## Task brief
Repeat each record that follows, keeping it identical.

Object matching records
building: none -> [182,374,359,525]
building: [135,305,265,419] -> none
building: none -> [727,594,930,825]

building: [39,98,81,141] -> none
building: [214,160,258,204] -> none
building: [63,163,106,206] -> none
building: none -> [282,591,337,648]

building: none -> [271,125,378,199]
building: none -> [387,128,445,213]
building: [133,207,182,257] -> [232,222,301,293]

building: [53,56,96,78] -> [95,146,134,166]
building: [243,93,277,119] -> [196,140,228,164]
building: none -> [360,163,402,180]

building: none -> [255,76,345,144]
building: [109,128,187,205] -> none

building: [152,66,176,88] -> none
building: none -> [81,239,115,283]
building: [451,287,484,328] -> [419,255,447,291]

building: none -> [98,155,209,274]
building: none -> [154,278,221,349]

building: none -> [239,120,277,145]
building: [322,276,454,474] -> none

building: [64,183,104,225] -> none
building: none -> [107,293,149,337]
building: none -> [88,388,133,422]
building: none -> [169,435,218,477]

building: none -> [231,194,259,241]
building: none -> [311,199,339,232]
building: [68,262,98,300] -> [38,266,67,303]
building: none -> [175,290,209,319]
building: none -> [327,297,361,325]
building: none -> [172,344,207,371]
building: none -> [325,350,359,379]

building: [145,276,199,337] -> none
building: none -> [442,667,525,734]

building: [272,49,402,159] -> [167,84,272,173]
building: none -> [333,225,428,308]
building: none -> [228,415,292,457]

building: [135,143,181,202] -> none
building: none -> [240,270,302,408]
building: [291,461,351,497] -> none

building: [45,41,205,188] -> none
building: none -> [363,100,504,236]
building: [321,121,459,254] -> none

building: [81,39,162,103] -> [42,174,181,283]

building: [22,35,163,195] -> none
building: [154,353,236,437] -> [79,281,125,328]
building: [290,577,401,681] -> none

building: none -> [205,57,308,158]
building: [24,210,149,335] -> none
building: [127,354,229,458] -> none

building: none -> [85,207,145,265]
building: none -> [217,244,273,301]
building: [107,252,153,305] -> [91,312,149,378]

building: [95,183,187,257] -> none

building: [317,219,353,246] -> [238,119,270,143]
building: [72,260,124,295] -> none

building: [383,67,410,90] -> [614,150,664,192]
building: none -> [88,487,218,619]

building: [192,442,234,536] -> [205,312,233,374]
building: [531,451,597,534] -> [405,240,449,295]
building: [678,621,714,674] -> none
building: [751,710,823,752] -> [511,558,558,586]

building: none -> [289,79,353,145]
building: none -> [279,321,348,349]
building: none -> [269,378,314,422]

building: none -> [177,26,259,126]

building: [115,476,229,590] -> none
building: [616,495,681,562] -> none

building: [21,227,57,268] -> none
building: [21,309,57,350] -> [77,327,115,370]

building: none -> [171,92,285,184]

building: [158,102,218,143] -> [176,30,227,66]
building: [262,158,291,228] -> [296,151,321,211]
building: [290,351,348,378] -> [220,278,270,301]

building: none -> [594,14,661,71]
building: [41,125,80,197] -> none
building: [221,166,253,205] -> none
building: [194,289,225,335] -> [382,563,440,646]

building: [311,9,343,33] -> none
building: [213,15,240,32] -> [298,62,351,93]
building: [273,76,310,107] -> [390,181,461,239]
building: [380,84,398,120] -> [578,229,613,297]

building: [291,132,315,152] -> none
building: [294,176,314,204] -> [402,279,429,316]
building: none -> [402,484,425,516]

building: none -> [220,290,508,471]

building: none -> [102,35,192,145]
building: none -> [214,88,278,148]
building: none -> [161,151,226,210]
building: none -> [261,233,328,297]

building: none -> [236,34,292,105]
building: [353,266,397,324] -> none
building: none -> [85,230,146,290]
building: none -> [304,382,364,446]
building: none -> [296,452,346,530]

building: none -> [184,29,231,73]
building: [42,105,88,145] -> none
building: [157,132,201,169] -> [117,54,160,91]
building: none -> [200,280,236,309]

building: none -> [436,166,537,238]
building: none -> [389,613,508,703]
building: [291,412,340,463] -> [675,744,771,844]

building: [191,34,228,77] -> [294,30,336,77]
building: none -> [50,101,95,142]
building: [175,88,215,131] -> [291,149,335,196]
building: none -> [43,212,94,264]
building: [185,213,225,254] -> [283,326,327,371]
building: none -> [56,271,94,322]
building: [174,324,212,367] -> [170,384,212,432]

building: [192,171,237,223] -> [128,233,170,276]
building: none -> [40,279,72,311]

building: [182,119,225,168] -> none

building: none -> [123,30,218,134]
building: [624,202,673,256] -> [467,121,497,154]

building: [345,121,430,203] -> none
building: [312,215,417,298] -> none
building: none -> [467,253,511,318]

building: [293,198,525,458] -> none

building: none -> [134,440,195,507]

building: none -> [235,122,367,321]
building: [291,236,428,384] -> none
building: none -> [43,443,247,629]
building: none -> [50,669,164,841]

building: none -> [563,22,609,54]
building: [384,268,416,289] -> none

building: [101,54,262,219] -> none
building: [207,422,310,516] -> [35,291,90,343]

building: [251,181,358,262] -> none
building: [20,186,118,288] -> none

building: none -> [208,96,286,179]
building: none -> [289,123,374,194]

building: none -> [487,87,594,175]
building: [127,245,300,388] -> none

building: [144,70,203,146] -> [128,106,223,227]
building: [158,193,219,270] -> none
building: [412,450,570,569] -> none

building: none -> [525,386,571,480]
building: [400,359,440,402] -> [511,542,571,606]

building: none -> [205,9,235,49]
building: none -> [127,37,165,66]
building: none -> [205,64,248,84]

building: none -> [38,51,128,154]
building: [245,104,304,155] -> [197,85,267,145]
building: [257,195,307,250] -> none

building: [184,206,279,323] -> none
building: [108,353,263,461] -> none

## Response below
building: none -> [182,374,359,525]
building: [135,305,265,419] -> none
building: none -> [727,594,930,825]

building: [39,98,81,141] -> none
building: [214,160,258,204] -> none
building: [63,163,106,206] -> none
building: none -> [282,591,337,648]

building: none -> [271,125,378,199]
building: none -> [387,128,445,213]
building: [133,207,182,257] -> [232,222,301,293]

building: [53,56,96,78] -> [95,146,134,166]
building: [243,93,277,119] -> [196,140,228,164]
building: none -> [360,163,402,180]

building: none -> [255,76,345,144]
building: [109,128,187,205] -> none

building: [152,66,176,88] -> none
building: none -> [81,239,115,283]
building: [451,287,484,328] -> [419,255,447,291]

building: none -> [98,155,209,274]
building: none -> [154,278,221,349]

building: none -> [239,120,277,145]
building: [322,276,454,474] -> none

building: [64,183,104,225] -> none
building: none -> [107,293,149,337]
building: none -> [88,388,133,422]
building: none -> [169,435,218,477]

building: none -> [231,194,259,241]
building: none -> [311,199,339,232]
building: [68,262,98,300] -> [38,266,67,303]
building: none -> [175,290,209,319]
building: none -> [327,297,361,325]
building: none -> [172,344,207,371]
building: none -> [325,350,359,379]

building: [145,276,199,337] -> none
building: none -> [442,667,525,734]

building: [272,49,402,159] -> [167,84,272,173]
building: none -> [333,225,428,308]
building: none -> [228,415,292,457]

building: [135,143,181,202] -> none
building: none -> [240,270,302,408]
building: [291,461,351,497] -> none

building: [45,41,205,188] -> none
building: none -> [363,100,504,236]
building: [321,121,459,254] -> none

building: [81,39,162,103] -> [42,174,181,283]

building: [22,35,163,195] -> none
building: [154,353,236,437] -> [79,281,125,328]
building: [290,577,401,681] -> none

building: none -> [205,57,308,158]
building: [24,210,149,335] -> none
building: [127,354,229,458] -> none

building: none -> [85,207,145,265]
building: none -> [217,244,273,301]
building: [107,252,153,305] -> [91,312,149,378]

building: [95,183,187,257] -> none

building: [317,219,353,246] -> [238,119,270,143]
building: [72,260,124,295] -> none

building: [383,67,410,90] -> [614,150,664,192]
building: none -> [88,487,218,619]

building: [192,442,234,536] -> [205,312,233,374]
building: [531,451,597,534] -> [405,240,449,295]
building: [678,621,714,674] -> none
building: [751,710,823,752] -> [511,558,558,586]

building: none -> [289,79,353,145]
building: none -> [279,321,348,349]
building: none -> [269,378,314,422]

building: none -> [177,26,259,126]

building: [115,476,229,590] -> none
building: [616,495,681,562] -> none

building: [21,227,57,268] -> none
building: [21,309,57,350] -> [77,327,115,370]

building: none -> [171,92,285,184]

building: [158,102,218,143] -> [176,30,227,66]
building: [262,158,291,228] -> [296,151,321,211]
building: [290,351,348,378] -> [220,278,270,301]

building: none -> [594,14,661,71]
building: [41,125,80,197] -> none
building: [221,166,253,205] -> none
building: [194,289,225,335] -> [382,563,440,646]

building: [311,9,343,33] -> none
building: [213,15,240,32] -> [298,62,351,93]
building: [273,76,310,107] -> [390,181,461,239]
building: [380,84,398,120] -> [578,229,613,297]

building: [291,132,315,152] -> none
building: [294,176,314,204] -> [402,279,429,316]
building: none -> [402,484,425,516]

building: none -> [220,290,508,471]

building: none -> [102,35,192,145]
building: none -> [214,88,278,148]
building: none -> [161,151,226,210]
building: none -> [261,233,328,297]

building: none -> [236,34,292,105]
building: [353,266,397,324] -> none
building: none -> [85,230,146,290]
building: none -> [304,382,364,446]
building: none -> [296,452,346,530]

building: none -> [184,29,231,73]
building: [42,105,88,145] -> none
building: [157,132,201,169] -> [117,54,160,91]
building: none -> [200,280,236,309]

building: none -> [436,166,537,238]
building: none -> [389,613,508,703]
building: [291,412,340,463] -> [675,744,771,844]

building: [191,34,228,77] -> [294,30,336,77]
building: none -> [50,101,95,142]
building: [175,88,215,131] -> [291,149,335,196]
building: none -> [43,212,94,264]
building: [185,213,225,254] -> [283,326,327,371]
building: none -> [56,271,94,322]
building: [174,324,212,367] -> [170,384,212,432]

building: [192,171,237,223] -> [128,233,170,276]
building: none -> [40,279,72,311]

building: [182,119,225,168] -> none

building: none -> [123,30,218,134]
building: [624,202,673,256] -> [467,121,497,154]

building: [345,121,430,203] -> none
building: [312,215,417,298] -> none
building: none -> [467,253,511,318]

building: [293,198,525,458] -> none

building: none -> [134,440,195,507]

building: none -> [235,122,367,321]
building: [291,236,428,384] -> none
building: none -> [43,443,247,629]
building: none -> [50,669,164,841]

building: none -> [563,22,609,54]
building: [384,268,416,289] -> none

building: [101,54,262,219] -> none
building: [207,422,310,516] -> [35,291,90,343]

building: [251,181,358,262] -> none
building: [20,186,118,288] -> none

building: none -> [208,96,286,179]
building: none -> [289,123,374,194]

building: none -> [487,87,594,175]
building: [127,245,300,388] -> none

building: [144,70,203,146] -> [128,106,223,227]
building: [158,193,219,270] -> none
building: [412,450,570,569] -> none

building: none -> [525,386,571,480]
building: [400,359,440,402] -> [511,542,571,606]

building: none -> [205,9,235,49]
building: none -> [127,37,165,66]
building: none -> [205,64,248,84]

building: none -> [38,51,128,154]
building: [245,104,304,155] -> [197,85,267,145]
building: [257,195,307,250] -> none

building: [184,206,279,323] -> none
building: [108,353,263,461] -> none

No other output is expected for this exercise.